Instructions to follow: Show every line in the entries below where the word "grey" appears.

Colored object listings:
————————
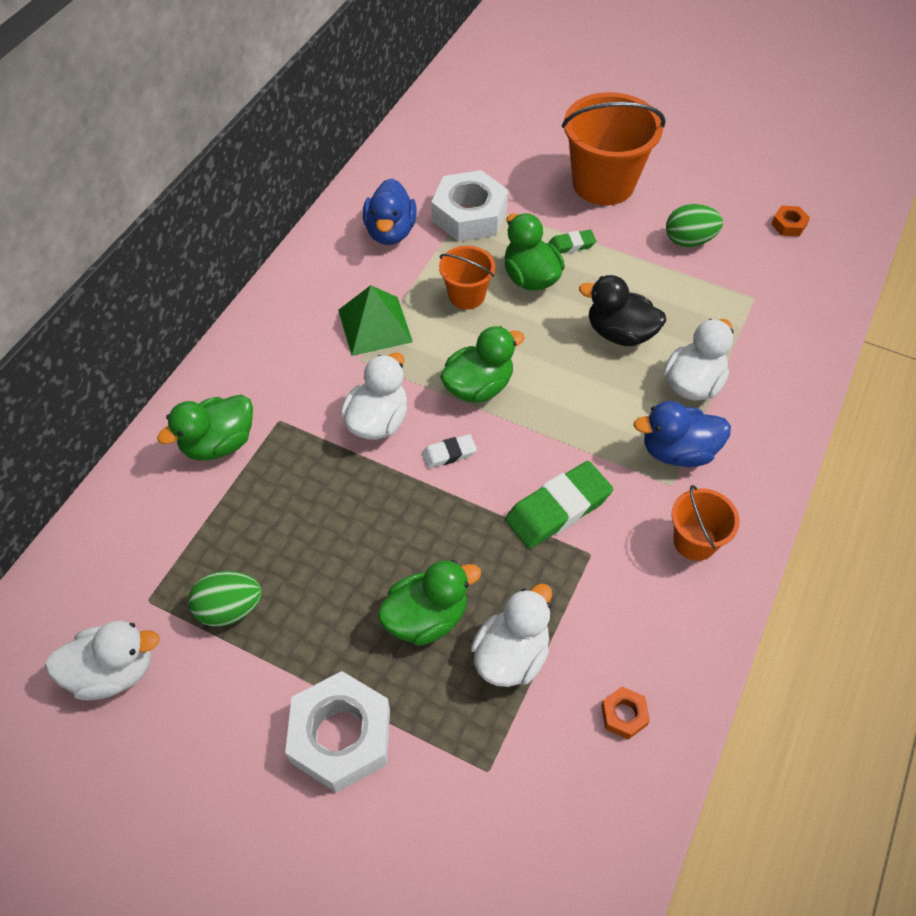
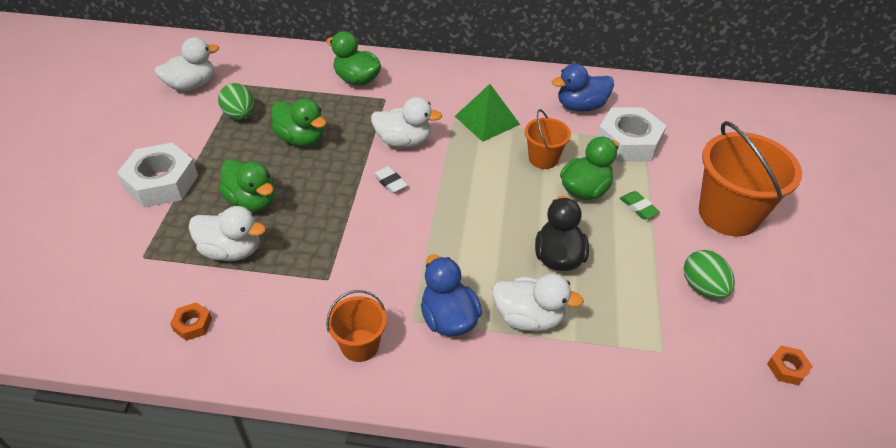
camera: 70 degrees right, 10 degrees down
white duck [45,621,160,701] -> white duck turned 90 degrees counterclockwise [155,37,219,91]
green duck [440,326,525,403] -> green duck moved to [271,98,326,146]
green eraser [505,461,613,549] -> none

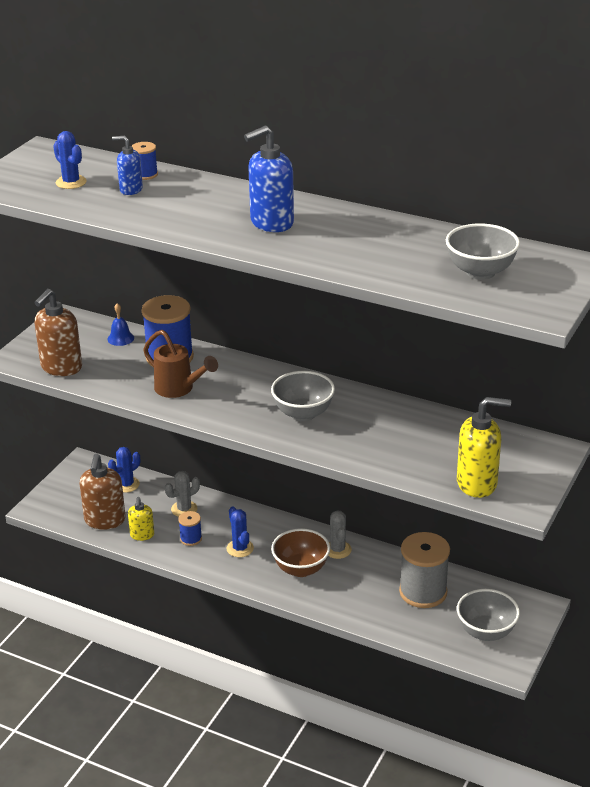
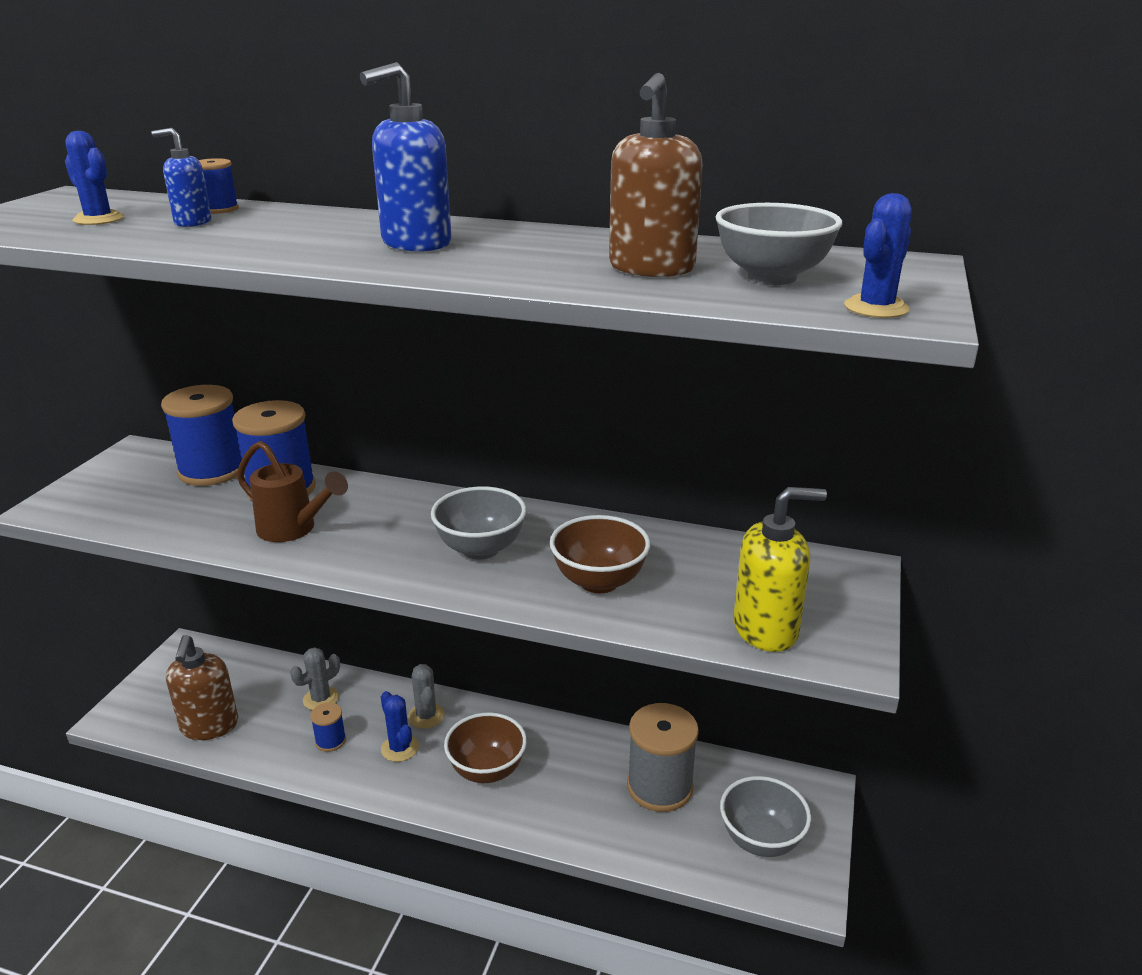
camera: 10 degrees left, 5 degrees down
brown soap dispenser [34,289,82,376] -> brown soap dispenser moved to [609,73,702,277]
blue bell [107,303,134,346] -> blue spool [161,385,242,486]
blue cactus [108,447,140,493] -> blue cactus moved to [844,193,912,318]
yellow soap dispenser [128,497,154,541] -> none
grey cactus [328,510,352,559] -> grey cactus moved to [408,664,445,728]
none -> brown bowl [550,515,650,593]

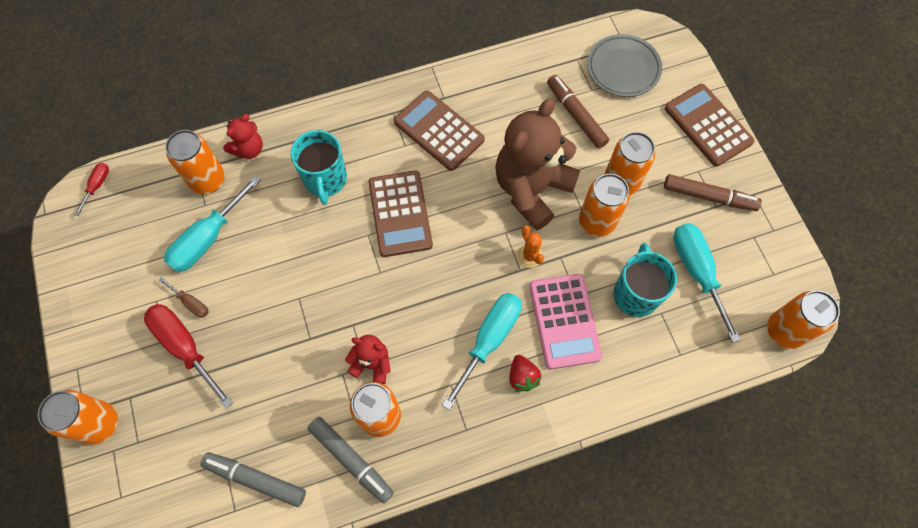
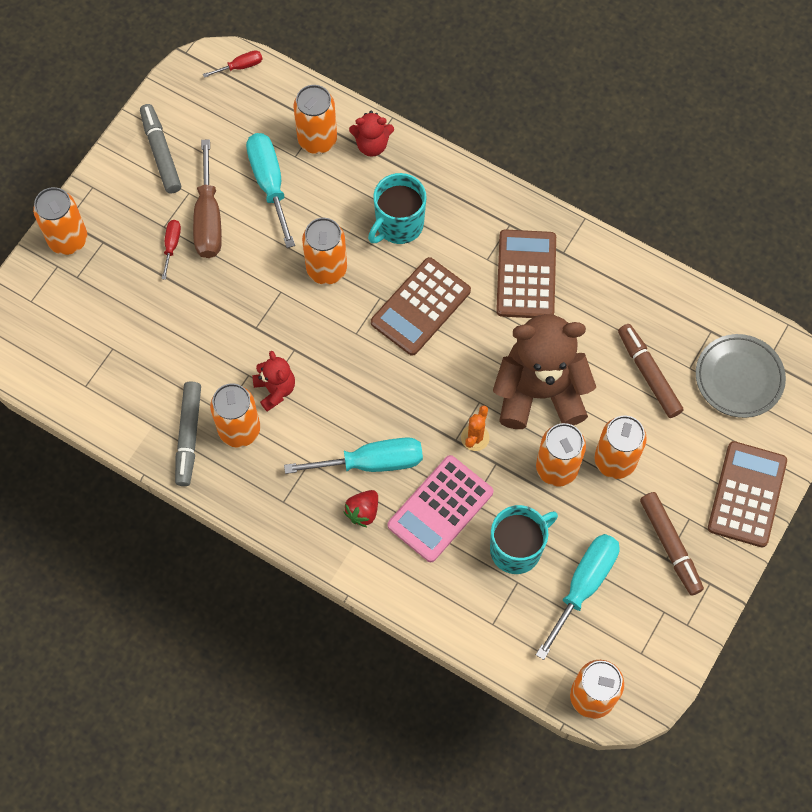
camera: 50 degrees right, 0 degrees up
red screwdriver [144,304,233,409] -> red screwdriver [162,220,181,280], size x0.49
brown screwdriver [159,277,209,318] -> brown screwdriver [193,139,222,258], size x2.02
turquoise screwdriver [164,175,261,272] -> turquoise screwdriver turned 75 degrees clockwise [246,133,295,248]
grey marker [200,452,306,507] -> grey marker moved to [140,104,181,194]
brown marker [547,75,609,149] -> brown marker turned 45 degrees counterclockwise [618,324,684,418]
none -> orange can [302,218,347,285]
————————
Your response:
grey cactus [328,510,352,559] -> grey cactus moved to [408,664,445,728]
grey marker [200,452,306,507] -> grey marker moved to [140,104,181,194]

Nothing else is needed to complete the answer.